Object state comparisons
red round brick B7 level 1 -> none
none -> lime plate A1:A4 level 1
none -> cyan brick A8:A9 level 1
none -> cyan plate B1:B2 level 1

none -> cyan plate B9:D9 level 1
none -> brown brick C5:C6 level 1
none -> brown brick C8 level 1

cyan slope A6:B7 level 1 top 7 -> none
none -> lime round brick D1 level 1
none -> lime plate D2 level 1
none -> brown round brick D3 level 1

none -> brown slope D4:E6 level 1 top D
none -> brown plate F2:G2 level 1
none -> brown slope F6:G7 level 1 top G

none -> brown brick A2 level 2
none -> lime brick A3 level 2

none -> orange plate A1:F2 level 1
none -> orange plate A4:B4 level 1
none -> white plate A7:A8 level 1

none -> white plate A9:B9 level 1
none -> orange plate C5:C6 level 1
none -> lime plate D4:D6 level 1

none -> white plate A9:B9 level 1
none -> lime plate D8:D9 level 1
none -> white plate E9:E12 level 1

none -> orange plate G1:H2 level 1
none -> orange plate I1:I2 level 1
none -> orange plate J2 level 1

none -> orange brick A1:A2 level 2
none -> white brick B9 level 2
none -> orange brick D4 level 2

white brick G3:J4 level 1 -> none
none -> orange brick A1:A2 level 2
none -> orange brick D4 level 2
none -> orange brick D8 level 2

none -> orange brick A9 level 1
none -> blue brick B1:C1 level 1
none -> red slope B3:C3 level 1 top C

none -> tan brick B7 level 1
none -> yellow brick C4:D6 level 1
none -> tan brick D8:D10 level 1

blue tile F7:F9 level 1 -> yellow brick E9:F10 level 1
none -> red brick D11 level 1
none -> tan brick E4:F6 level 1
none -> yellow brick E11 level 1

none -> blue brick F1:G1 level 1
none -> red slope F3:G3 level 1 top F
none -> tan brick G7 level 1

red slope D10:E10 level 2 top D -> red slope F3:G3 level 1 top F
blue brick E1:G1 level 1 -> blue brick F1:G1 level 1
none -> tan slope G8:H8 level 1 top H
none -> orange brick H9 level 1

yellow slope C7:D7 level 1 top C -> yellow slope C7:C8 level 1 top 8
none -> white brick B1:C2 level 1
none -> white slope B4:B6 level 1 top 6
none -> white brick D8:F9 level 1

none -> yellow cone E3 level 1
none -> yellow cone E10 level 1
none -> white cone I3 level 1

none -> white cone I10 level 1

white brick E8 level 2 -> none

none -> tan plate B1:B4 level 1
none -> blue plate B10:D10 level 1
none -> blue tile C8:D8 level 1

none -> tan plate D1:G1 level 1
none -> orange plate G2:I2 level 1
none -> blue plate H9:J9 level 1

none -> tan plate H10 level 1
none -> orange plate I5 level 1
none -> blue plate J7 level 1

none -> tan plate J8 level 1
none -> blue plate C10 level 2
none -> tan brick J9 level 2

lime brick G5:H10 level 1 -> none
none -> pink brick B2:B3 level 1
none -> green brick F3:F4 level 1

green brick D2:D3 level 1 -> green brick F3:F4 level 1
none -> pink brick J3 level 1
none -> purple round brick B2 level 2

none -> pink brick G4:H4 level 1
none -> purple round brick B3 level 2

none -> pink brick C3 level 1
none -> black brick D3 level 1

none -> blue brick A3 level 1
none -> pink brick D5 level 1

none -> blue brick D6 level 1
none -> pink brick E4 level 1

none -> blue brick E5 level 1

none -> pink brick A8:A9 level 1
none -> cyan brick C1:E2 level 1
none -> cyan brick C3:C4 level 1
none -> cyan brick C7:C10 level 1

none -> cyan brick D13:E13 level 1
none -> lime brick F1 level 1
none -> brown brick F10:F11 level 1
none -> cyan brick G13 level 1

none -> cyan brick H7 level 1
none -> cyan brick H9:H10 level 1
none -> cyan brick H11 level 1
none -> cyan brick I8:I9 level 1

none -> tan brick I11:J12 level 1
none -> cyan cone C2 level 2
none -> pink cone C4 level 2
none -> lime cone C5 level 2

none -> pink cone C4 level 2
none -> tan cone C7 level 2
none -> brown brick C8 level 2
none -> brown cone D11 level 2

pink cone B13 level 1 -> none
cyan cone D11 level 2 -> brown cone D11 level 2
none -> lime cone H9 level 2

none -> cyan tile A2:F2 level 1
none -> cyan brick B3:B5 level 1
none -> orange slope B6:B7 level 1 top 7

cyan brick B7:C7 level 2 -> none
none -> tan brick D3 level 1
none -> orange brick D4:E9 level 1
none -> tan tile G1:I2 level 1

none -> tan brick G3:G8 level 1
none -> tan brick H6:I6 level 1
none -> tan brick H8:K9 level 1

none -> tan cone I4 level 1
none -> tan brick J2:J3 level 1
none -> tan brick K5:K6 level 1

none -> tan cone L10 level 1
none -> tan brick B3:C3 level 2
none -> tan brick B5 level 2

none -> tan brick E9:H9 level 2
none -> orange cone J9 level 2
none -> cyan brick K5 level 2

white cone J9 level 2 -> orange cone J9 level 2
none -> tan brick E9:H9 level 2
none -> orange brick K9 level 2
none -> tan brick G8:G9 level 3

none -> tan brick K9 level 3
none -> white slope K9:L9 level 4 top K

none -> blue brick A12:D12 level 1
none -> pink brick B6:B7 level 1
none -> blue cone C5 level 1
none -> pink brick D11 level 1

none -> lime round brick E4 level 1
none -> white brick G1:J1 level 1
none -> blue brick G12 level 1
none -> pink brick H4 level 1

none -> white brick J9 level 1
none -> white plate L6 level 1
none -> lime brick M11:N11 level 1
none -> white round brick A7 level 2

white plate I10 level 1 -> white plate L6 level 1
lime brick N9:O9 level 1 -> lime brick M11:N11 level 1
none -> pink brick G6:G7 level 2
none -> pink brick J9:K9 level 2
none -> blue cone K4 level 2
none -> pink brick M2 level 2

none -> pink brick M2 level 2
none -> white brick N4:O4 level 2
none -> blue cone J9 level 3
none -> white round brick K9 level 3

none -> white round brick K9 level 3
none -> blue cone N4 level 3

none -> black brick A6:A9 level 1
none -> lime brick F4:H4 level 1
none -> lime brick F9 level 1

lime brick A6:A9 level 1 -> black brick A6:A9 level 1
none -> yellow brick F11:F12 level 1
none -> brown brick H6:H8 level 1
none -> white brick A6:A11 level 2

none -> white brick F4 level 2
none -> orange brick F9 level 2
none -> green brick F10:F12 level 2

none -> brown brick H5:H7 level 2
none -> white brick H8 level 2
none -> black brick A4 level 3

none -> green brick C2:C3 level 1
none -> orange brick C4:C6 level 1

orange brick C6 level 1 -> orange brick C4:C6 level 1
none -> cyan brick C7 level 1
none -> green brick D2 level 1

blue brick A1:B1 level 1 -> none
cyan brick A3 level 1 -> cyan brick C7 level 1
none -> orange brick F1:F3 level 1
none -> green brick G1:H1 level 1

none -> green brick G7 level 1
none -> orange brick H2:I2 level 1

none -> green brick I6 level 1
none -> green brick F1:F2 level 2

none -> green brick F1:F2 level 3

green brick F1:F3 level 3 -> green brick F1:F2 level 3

- _Problem requirements_:
Repeat only the stretch of lines that opens with the line containing "none -> orange brick C4:C6 level 1" and closes with the final line of the entries, both included, exactly as written.

- _Completed exercise_:
none -> orange brick C4:C6 level 1

orange brick C6 level 1 -> orange brick C4:C6 level 1
none -> cyan brick C7 level 1
none -> green brick D2 level 1

blue brick A1:B1 level 1 -> none
cyan brick A3 level 1 -> cyan brick C7 level 1
none -> orange brick F1:F3 level 1
none -> green brick G1:H1 level 1

none -> green brick G7 level 1
none -> orange brick H2:I2 level 1

none -> green brick I6 level 1
none -> green brick F1:F2 level 2

none -> green brick F1:F2 level 3

green brick F1:F3 level 3 -> green brick F1:F2 level 3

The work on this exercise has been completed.